Search the listing for "RFID" and copy every line where it appears.

+--

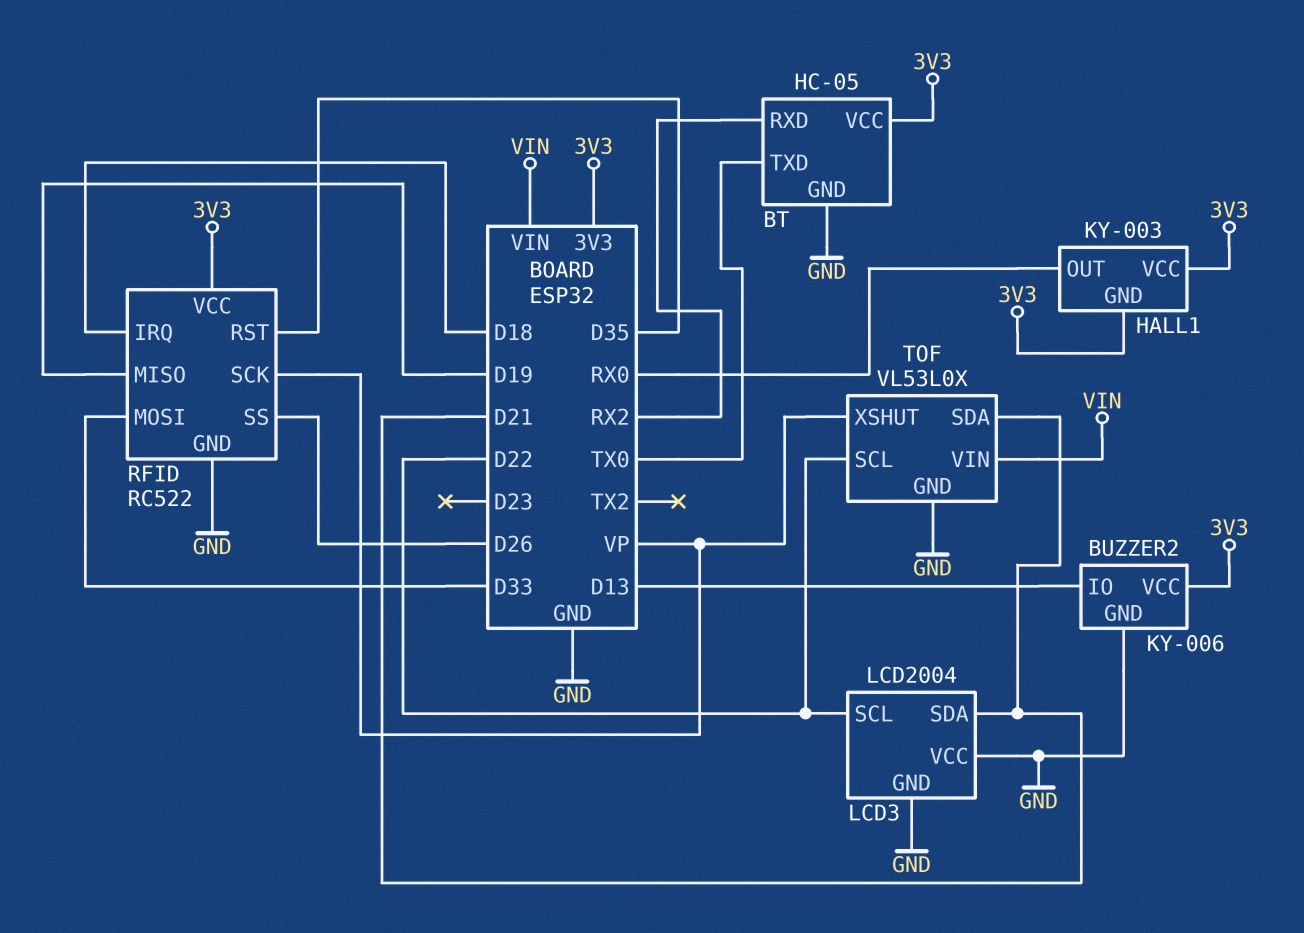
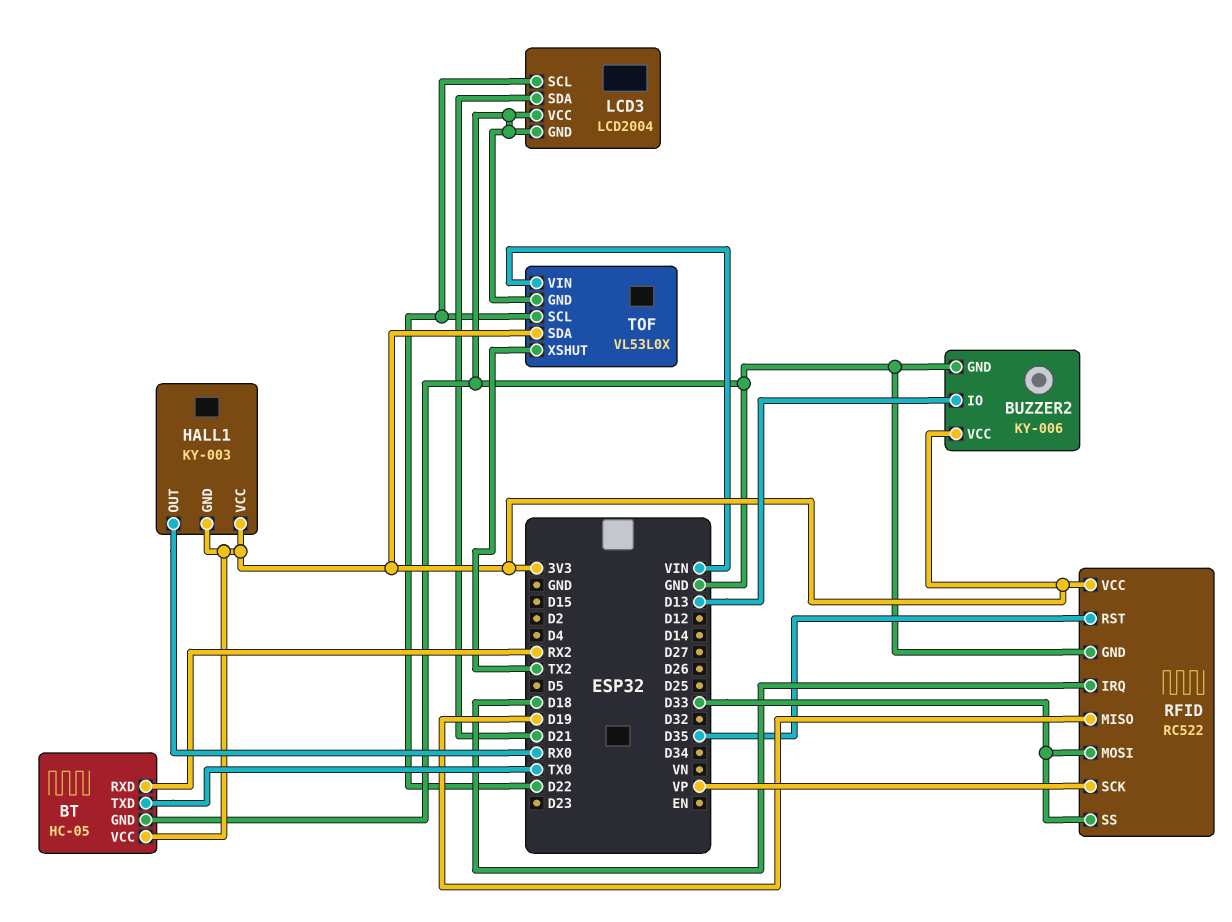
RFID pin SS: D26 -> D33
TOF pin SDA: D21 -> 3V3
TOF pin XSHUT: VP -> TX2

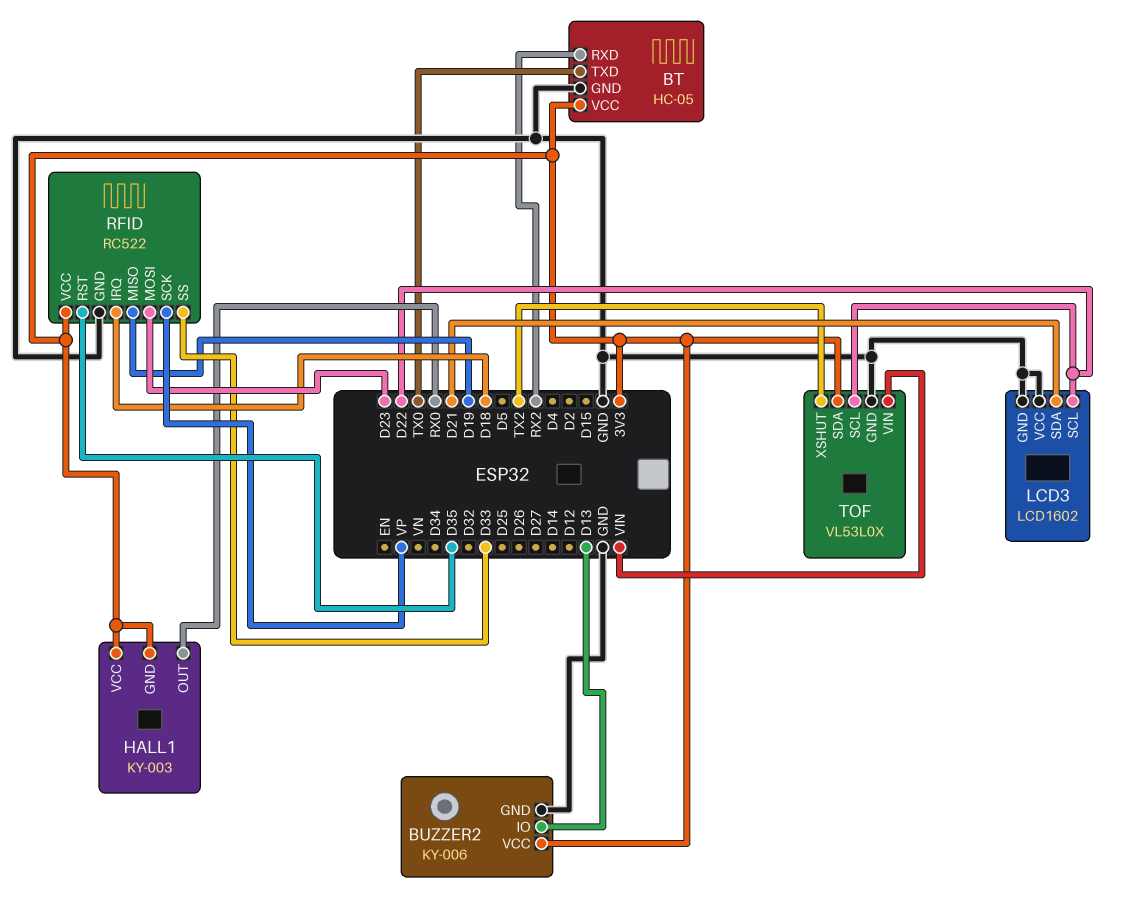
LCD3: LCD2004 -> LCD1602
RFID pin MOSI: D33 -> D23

+--

Written reply —
RFID pin SS: D26 -> D33
RFID pin MOSI: D33 -> D23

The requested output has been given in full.